=== Information provided ===

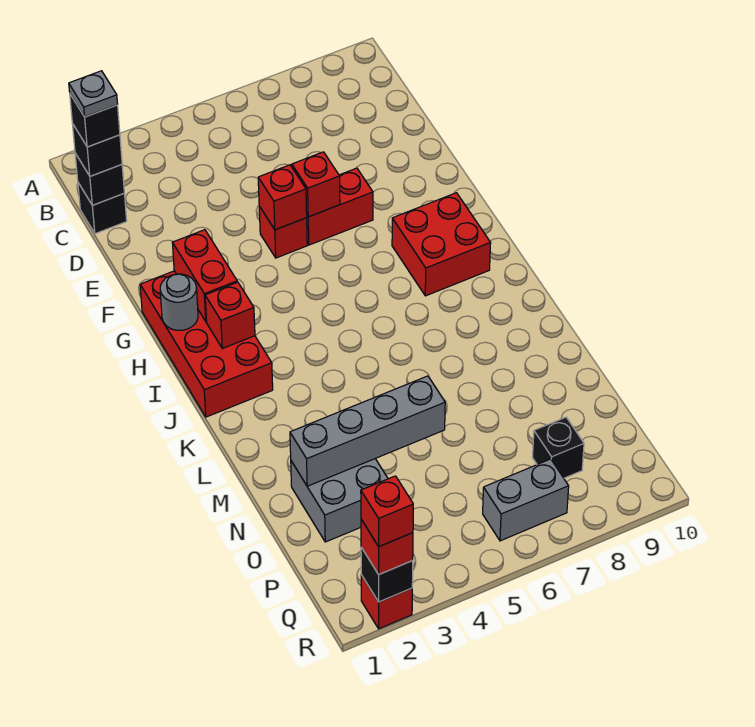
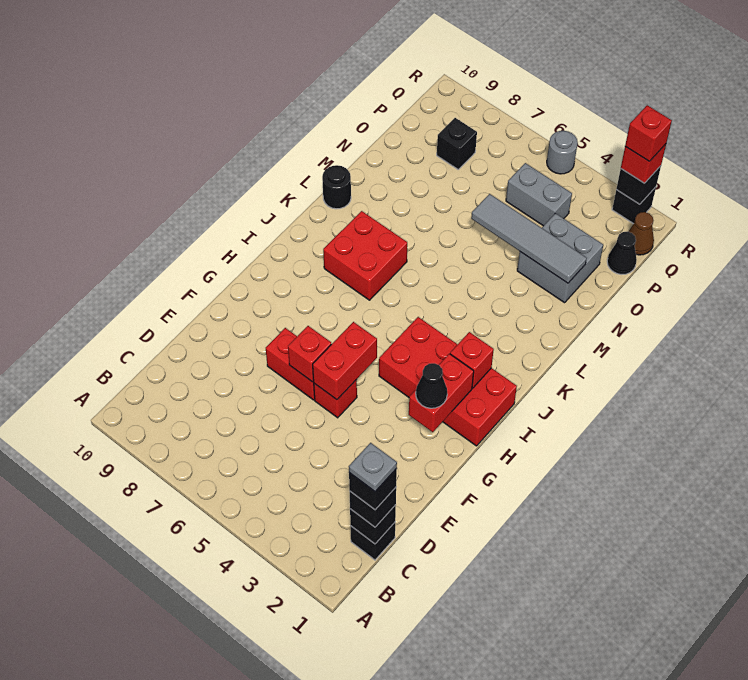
red brick F5 level 2 -> red brick F5:G5 level 2
red brick G1:J2 level 1 -> red brick H1:I4 level 1
none -> black cone G2 level 3
grey round brick H1 level 2 -> grey round brick R5 level 1
red brick H8:I9 level 1 -> red brick J7:K8 level 1
none -> black round brick L10 level 1
grey brick N2:N5 level 2 -> grey tile N2:N5 level 2
none -> black cone P1 level 1
none -> brown cone Q1 level 1
grey brick Q6:Q7 level 1 -> grey brick P4:P5 level 1
red brick R2 level 1 -> black brick R2 level 1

===

- _Assignment_: Omitting all pictures, give the preceding listing again exactly.

- _Answer box_:
red brick F5 level 2 -> red brick F5:G5 level 2
red brick G1:J2 level 1 -> red brick H1:I4 level 1
none -> black cone G2 level 3
grey round brick H1 level 2 -> grey round brick R5 level 1
red brick H8:I9 level 1 -> red brick J7:K8 level 1
none -> black round brick L10 level 1
grey brick N2:N5 level 2 -> grey tile N2:N5 level 2
none -> black cone P1 level 1
none -> brown cone Q1 level 1
grey brick Q6:Q7 level 1 -> grey brick P4:P5 level 1
red brick R2 level 1 -> black brick R2 level 1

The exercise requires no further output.